WHAT YOU HAVE TO DO
Can you tally the lines in the entries below that contain the word "diamond"? Reply with the number alone.

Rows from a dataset
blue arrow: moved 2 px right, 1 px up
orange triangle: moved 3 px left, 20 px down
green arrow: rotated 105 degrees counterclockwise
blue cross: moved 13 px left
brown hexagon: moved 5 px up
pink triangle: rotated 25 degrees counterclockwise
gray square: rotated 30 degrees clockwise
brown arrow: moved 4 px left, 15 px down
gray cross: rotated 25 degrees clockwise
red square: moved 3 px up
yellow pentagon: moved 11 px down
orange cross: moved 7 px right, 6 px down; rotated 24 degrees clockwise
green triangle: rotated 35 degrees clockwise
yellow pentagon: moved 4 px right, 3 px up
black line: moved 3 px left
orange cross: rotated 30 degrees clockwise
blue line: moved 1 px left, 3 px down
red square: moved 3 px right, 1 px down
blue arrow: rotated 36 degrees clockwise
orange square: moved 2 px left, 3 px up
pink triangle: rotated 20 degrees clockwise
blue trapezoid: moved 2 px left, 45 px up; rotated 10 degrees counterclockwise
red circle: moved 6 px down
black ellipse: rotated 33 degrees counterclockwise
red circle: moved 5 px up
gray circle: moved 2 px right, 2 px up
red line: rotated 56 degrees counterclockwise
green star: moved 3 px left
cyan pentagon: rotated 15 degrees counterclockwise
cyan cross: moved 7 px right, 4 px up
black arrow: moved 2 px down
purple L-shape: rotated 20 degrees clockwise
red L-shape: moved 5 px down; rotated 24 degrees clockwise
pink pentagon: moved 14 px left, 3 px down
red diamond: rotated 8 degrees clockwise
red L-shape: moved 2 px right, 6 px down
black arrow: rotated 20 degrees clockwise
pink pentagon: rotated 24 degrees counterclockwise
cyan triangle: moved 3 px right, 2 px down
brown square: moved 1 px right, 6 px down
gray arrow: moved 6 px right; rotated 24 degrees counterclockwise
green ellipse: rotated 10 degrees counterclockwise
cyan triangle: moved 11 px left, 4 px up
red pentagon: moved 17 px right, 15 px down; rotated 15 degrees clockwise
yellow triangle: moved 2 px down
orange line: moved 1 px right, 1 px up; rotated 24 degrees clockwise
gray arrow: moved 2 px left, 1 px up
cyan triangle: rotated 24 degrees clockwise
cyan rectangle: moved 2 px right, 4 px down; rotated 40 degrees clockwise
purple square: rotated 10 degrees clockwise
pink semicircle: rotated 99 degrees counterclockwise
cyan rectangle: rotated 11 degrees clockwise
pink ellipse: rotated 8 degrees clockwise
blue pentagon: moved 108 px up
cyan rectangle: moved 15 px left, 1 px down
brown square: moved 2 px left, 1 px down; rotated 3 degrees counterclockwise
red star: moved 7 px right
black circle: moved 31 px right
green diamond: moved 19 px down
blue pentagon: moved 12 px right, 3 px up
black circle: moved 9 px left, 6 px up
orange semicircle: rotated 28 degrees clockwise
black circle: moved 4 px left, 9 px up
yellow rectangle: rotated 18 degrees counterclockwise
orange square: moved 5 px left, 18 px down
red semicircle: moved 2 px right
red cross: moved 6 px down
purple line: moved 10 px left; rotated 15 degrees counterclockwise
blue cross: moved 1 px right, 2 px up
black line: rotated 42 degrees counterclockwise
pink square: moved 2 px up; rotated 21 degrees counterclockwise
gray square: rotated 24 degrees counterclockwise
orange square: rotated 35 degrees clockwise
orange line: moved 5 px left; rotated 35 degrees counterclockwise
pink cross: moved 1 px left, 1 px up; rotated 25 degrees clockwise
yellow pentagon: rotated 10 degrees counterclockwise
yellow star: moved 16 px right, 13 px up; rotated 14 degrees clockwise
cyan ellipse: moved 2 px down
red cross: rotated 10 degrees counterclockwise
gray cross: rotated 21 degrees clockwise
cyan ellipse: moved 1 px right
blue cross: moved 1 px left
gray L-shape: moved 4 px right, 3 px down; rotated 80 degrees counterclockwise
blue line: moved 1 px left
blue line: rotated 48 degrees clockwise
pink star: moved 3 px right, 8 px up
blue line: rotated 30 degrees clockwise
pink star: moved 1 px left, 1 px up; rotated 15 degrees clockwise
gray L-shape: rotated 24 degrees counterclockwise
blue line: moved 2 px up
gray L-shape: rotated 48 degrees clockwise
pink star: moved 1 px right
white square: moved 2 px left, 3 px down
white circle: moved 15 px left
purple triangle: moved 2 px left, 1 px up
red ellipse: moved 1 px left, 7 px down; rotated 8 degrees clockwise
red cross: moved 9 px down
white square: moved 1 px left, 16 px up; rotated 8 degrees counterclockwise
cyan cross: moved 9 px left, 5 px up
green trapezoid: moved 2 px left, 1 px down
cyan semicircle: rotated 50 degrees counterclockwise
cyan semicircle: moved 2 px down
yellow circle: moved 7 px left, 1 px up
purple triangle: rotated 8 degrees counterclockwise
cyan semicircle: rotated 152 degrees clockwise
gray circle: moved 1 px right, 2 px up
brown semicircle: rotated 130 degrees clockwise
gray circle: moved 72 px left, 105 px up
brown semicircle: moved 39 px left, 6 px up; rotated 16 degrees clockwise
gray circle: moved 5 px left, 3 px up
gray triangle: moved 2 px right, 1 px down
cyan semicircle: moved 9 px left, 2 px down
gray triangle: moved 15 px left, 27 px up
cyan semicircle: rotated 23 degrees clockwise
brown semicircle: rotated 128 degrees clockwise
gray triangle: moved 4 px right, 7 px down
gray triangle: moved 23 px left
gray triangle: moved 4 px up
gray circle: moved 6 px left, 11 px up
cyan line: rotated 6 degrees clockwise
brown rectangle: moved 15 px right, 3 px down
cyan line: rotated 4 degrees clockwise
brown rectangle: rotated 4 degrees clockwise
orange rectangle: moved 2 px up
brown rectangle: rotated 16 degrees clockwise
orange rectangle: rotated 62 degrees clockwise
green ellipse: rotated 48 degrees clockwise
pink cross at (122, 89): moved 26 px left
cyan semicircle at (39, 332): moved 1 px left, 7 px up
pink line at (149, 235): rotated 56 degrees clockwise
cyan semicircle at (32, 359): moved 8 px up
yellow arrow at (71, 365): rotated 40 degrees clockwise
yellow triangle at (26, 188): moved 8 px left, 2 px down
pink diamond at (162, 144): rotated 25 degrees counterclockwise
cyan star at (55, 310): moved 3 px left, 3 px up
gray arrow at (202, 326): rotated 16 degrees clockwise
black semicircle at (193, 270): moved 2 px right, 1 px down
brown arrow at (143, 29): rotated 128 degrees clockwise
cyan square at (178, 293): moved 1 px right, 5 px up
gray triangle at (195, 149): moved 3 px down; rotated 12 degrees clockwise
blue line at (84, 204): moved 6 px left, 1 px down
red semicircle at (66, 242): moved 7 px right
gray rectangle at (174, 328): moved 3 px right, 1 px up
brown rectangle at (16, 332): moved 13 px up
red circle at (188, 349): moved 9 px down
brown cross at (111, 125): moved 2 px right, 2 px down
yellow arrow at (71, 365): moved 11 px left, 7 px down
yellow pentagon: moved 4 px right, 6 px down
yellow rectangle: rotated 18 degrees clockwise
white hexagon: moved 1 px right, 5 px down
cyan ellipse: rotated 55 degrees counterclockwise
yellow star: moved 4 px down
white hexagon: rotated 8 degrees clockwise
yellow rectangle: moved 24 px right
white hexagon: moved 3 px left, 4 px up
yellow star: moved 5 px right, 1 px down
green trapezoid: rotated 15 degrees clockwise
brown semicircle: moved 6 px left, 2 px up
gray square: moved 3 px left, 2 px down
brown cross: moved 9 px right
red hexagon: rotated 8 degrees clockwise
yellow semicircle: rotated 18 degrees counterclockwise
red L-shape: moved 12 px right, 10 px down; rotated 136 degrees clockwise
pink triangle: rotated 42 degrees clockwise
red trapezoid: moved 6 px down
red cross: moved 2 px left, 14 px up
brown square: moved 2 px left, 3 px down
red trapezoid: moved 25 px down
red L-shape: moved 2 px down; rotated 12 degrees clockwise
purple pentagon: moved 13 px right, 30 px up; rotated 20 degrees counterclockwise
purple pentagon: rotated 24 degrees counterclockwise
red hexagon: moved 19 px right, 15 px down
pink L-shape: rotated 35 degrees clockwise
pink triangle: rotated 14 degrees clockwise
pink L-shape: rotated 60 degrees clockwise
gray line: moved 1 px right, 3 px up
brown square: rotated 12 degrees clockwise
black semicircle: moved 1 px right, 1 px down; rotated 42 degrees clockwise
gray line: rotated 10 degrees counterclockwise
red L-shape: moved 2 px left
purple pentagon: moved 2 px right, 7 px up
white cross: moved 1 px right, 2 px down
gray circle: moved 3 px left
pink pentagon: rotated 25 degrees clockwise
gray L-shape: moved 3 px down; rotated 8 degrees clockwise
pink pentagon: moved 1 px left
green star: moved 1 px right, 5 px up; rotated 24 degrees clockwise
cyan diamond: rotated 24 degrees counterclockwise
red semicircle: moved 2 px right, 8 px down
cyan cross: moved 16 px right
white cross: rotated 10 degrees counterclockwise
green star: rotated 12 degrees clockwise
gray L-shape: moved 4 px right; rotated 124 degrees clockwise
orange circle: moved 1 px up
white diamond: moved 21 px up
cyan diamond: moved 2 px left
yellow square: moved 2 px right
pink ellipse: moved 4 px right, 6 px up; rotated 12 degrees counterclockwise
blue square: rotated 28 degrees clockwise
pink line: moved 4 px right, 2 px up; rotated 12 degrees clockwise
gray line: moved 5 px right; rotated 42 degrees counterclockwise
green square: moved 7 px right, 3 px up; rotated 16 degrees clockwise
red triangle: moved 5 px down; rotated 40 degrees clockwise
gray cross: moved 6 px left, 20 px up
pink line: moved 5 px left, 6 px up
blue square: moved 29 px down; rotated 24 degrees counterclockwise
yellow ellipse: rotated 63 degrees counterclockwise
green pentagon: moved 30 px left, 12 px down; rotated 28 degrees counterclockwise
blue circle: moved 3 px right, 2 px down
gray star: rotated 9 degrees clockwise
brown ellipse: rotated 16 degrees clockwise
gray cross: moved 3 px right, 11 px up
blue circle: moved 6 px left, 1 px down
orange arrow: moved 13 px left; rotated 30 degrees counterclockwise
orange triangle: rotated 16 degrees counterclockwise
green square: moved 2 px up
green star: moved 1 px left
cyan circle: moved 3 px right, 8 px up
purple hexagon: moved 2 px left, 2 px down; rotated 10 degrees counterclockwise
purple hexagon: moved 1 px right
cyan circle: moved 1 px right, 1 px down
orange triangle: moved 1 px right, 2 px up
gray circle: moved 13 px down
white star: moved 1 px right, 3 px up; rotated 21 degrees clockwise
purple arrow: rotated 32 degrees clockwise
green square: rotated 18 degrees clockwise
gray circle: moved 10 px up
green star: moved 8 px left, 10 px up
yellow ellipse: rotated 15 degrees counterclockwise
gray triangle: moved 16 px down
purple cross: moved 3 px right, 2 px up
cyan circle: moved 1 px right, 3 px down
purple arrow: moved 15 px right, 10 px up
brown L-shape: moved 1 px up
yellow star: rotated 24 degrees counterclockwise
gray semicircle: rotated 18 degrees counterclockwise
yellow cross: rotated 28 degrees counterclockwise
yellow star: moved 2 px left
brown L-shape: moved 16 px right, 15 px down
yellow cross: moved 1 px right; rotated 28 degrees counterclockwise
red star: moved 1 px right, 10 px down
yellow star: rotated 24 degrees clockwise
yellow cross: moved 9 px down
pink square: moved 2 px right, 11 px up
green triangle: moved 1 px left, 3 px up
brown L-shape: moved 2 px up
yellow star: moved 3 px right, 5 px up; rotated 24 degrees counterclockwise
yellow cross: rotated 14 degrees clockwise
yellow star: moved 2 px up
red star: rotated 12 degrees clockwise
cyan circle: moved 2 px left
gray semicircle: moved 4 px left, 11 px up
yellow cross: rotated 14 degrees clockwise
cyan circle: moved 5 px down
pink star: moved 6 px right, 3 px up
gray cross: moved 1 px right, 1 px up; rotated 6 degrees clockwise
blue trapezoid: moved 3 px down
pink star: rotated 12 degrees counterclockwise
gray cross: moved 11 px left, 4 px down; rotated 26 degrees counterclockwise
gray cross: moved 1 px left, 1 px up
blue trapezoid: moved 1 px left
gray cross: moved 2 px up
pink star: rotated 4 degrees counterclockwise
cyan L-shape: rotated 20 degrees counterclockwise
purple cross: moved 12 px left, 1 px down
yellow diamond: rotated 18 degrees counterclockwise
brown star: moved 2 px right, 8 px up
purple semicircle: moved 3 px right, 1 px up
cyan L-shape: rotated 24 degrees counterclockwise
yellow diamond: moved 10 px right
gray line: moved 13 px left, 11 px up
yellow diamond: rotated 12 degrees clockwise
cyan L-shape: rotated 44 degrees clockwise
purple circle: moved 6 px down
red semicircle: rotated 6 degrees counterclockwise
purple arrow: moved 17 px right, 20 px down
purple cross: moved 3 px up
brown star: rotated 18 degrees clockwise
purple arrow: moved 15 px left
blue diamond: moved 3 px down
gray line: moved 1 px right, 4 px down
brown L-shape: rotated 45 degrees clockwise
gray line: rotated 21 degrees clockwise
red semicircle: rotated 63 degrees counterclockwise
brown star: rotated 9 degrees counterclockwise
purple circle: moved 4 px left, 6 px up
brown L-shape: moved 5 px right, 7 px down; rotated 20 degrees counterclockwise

RESULT OF THE TASK
10